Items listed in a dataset
◇ ◇ ◇ ◇ ◇
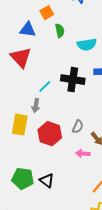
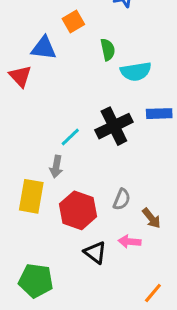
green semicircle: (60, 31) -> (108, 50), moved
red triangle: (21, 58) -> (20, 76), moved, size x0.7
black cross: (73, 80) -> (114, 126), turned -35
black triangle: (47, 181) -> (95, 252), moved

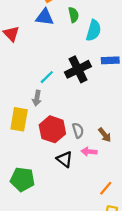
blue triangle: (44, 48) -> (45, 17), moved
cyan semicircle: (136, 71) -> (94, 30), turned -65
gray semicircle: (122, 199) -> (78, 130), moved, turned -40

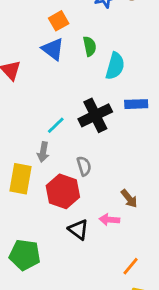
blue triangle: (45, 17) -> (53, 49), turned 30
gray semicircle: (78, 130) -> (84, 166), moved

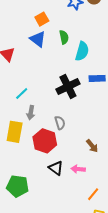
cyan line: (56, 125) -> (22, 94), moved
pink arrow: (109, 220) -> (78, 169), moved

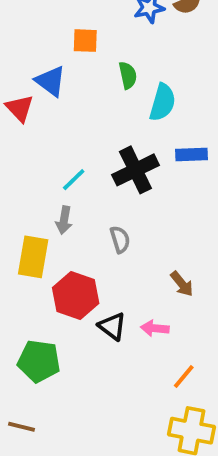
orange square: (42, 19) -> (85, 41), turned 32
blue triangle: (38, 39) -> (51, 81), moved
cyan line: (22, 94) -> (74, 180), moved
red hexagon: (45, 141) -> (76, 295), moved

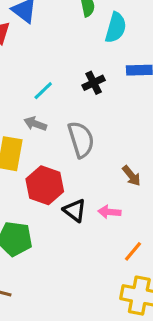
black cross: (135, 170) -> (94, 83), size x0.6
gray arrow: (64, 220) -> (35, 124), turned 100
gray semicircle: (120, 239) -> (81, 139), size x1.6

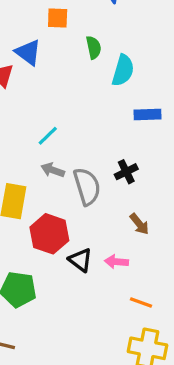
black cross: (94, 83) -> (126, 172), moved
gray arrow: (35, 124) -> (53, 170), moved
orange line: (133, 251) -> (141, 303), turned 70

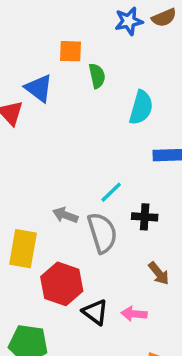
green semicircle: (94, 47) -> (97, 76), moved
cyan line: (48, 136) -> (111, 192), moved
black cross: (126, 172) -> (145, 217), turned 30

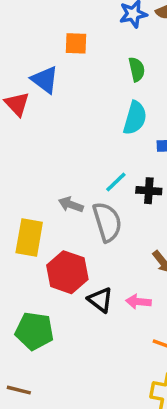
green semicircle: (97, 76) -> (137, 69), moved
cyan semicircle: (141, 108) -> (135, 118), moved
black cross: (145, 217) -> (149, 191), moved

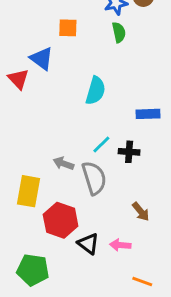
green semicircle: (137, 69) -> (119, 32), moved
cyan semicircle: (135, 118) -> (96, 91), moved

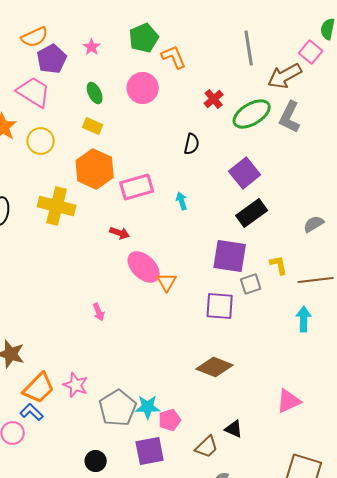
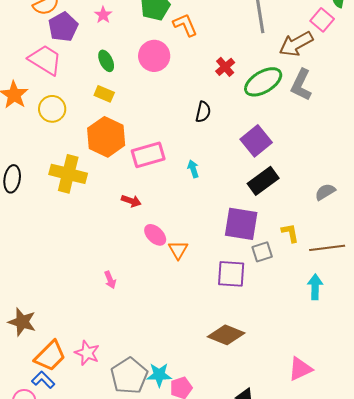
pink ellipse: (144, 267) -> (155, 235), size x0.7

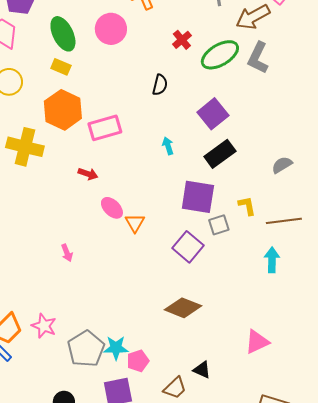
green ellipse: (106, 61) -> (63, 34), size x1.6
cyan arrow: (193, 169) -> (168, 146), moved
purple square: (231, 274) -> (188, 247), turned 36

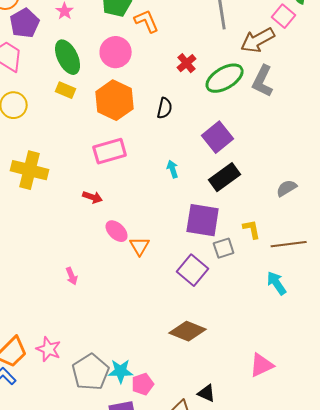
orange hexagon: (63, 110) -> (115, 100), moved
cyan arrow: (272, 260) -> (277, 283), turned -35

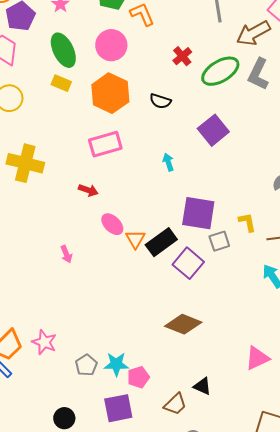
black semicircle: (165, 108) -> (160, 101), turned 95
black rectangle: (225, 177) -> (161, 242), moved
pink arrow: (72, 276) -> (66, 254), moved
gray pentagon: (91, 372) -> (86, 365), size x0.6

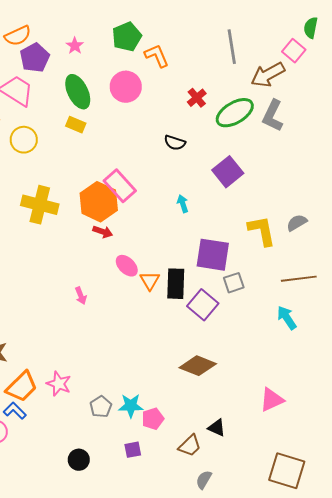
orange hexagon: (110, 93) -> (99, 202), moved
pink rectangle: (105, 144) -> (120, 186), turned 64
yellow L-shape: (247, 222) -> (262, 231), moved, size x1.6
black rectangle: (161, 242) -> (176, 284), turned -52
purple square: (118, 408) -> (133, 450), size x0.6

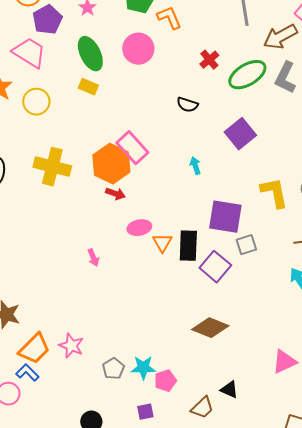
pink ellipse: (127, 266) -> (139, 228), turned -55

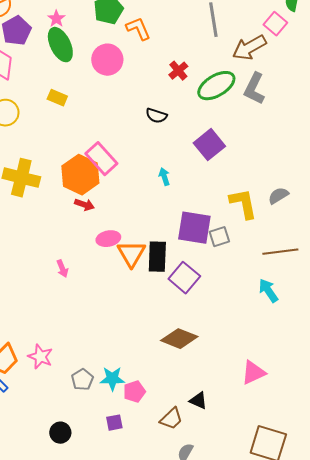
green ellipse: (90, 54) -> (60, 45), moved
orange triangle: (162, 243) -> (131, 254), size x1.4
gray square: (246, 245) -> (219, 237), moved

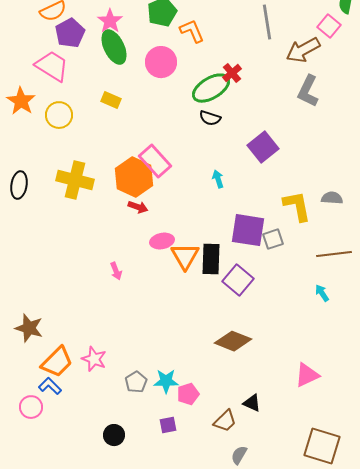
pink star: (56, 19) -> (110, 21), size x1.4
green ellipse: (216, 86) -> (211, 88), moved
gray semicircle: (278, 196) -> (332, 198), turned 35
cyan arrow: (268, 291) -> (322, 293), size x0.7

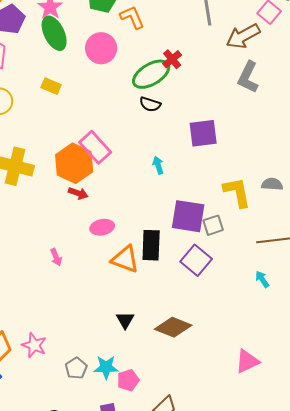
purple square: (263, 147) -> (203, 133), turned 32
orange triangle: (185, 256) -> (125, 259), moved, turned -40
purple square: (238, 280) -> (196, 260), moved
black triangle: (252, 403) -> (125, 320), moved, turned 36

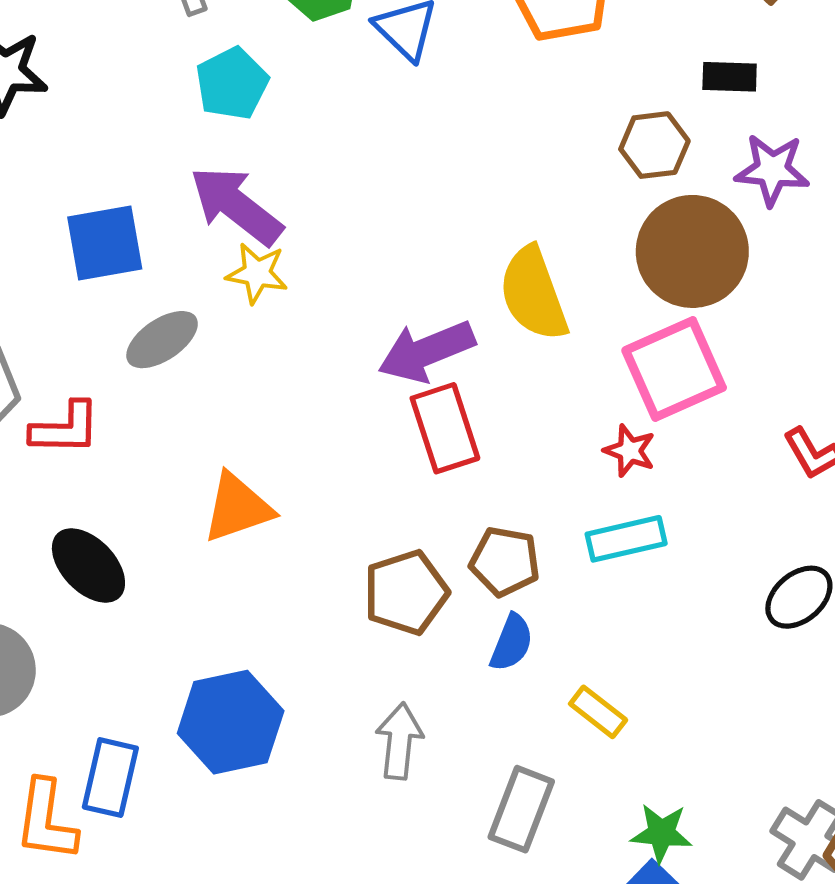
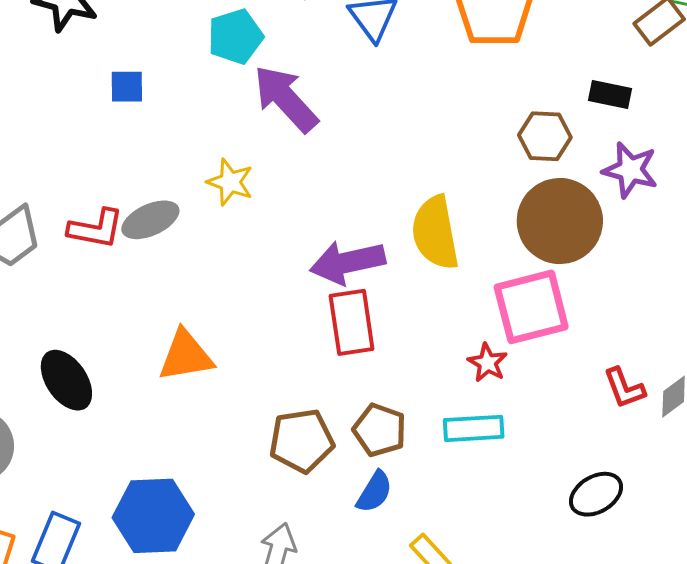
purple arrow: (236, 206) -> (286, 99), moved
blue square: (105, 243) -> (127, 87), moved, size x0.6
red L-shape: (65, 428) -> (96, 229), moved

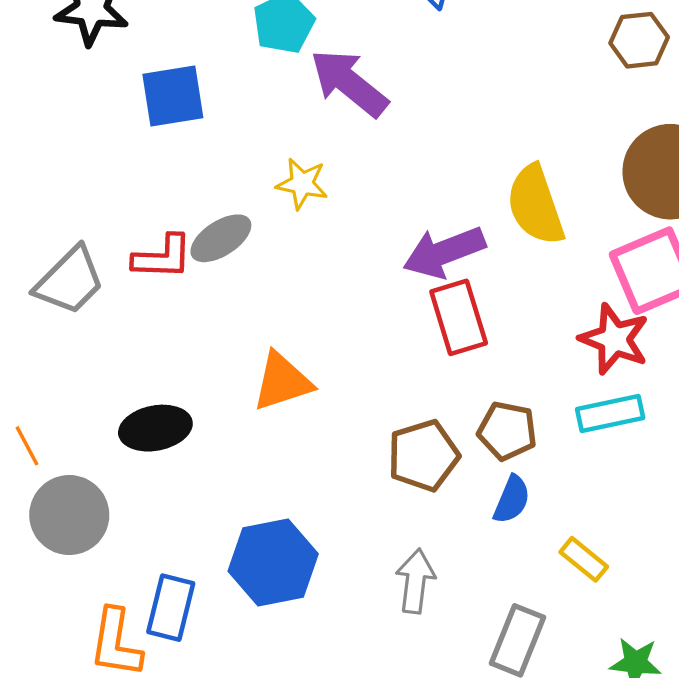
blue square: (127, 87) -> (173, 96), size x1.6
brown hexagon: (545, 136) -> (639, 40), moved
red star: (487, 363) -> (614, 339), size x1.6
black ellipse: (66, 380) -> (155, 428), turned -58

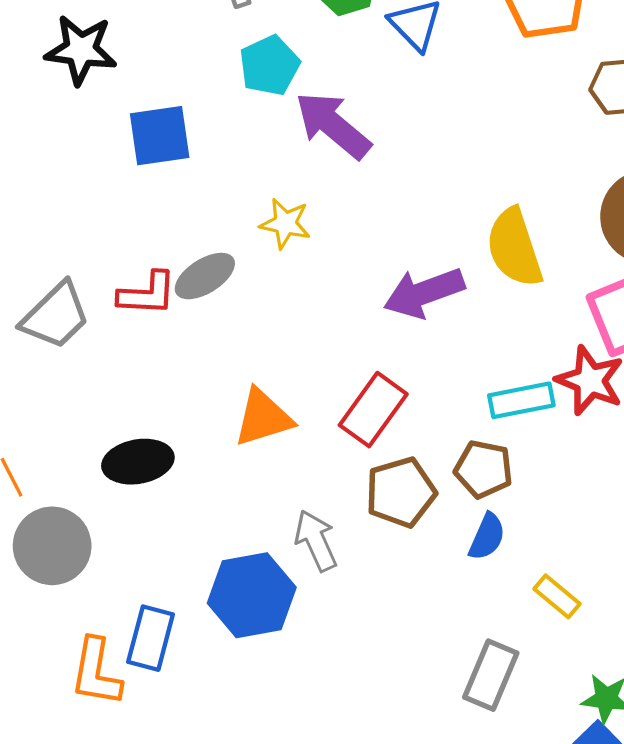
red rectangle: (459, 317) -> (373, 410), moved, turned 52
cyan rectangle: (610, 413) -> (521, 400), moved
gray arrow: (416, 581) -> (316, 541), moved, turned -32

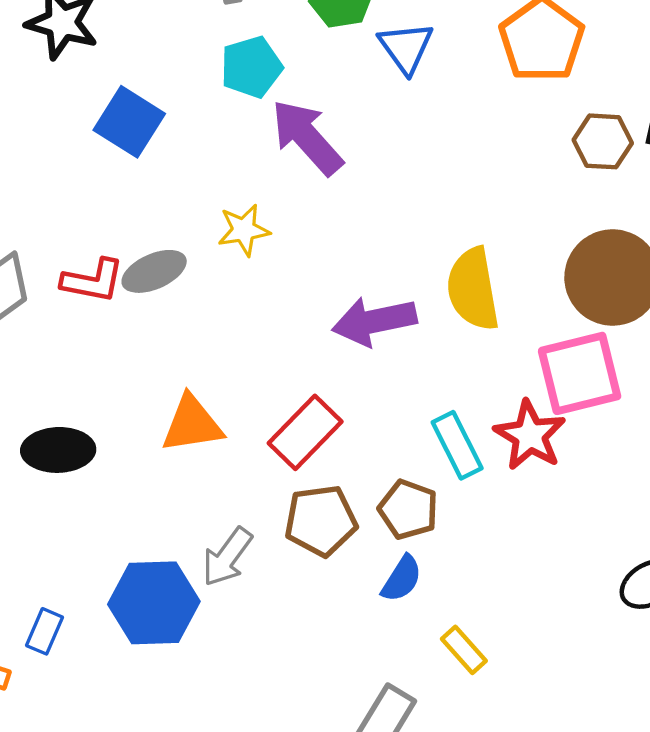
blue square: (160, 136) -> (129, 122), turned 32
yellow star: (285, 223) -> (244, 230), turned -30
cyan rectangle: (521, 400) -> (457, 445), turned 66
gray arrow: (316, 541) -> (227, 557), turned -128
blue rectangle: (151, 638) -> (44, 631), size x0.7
◇ ◇ ◇ ◇ ◇
Every record above should be duplicated precisely, with the images removed.

Task response
green semicircle: (60, 31) -> (108, 50), moved
red triangle: (21, 58) -> (20, 76), moved, size x0.7
black cross: (73, 80) -> (114, 126), turned -35
black triangle: (47, 181) -> (95, 252), moved

blue triangle: (44, 48) -> (45, 17), moved
cyan semicircle: (136, 71) -> (94, 30), turned -65
gray semicircle: (122, 199) -> (78, 130), moved, turned -40

blue triangle: (45, 17) -> (53, 49), turned 30
gray semicircle: (78, 130) -> (84, 166), moved

cyan line: (56, 125) -> (22, 94), moved
pink arrow: (109, 220) -> (78, 169), moved

orange square: (42, 19) -> (85, 41), turned 32
blue triangle: (38, 39) -> (51, 81), moved
cyan line: (22, 94) -> (74, 180), moved
red hexagon: (45, 141) -> (76, 295), moved

black cross: (135, 170) -> (94, 83), size x0.6
gray arrow: (64, 220) -> (35, 124), turned 100
gray semicircle: (120, 239) -> (81, 139), size x1.6

black cross: (94, 83) -> (126, 172), moved
gray arrow: (35, 124) -> (53, 170), moved
orange line: (133, 251) -> (141, 303), turned 70

green semicircle: (94, 47) -> (97, 76), moved
cyan line: (48, 136) -> (111, 192), moved
black cross: (126, 172) -> (145, 217), turned 30

green semicircle: (97, 76) -> (137, 69), moved
cyan semicircle: (141, 108) -> (135, 118), moved
black cross: (145, 217) -> (149, 191), moved

green semicircle: (137, 69) -> (119, 32), moved
cyan semicircle: (135, 118) -> (96, 91), moved

pink ellipse: (144, 267) -> (155, 235), size x0.7

green ellipse: (106, 61) -> (63, 34), size x1.6
cyan arrow: (193, 169) -> (168, 146), moved
purple square: (231, 274) -> (188, 247), turned 36

orange hexagon: (63, 110) -> (115, 100), moved
cyan arrow: (272, 260) -> (277, 283), turned -35

black semicircle: (165, 108) -> (160, 101), turned 95
black rectangle: (225, 177) -> (161, 242), moved
pink arrow: (72, 276) -> (66, 254), moved
gray pentagon: (91, 372) -> (86, 365), size x0.6

orange hexagon: (110, 93) -> (99, 202), moved
pink rectangle: (105, 144) -> (120, 186), turned 64
yellow L-shape: (247, 222) -> (262, 231), moved, size x1.6
black rectangle: (161, 242) -> (176, 284), turned -52
purple square: (118, 408) -> (133, 450), size x0.6

pink ellipse: (127, 266) -> (139, 228), turned -55

green ellipse: (90, 54) -> (60, 45), moved
orange triangle: (162, 243) -> (131, 254), size x1.4
gray square: (246, 245) -> (219, 237), moved

pink star: (56, 19) -> (110, 21), size x1.4
green ellipse: (216, 86) -> (211, 88), moved
gray semicircle: (278, 196) -> (332, 198), turned 35
cyan arrow: (268, 291) -> (322, 293), size x0.7

purple square: (263, 147) -> (203, 133), turned 32
orange triangle: (185, 256) -> (125, 259), moved, turned -40
purple square: (238, 280) -> (196, 260), moved
black triangle: (252, 403) -> (125, 320), moved, turned 36

purple arrow: (236, 206) -> (286, 99), moved
blue square: (105, 243) -> (127, 87), moved, size x0.6
red L-shape: (65, 428) -> (96, 229), moved

blue square: (127, 87) -> (173, 96), size x1.6
brown hexagon: (545, 136) -> (639, 40), moved
red star: (487, 363) -> (614, 339), size x1.6
black ellipse: (66, 380) -> (155, 428), turned -58

red rectangle: (459, 317) -> (373, 410), moved, turned 52
cyan rectangle: (610, 413) -> (521, 400), moved
gray arrow: (416, 581) -> (316, 541), moved, turned -32

blue square: (160, 136) -> (129, 122), turned 32
yellow star: (285, 223) -> (244, 230), turned -30
cyan rectangle: (521, 400) -> (457, 445), turned 66
gray arrow: (316, 541) -> (227, 557), turned -128
blue rectangle: (151, 638) -> (44, 631), size x0.7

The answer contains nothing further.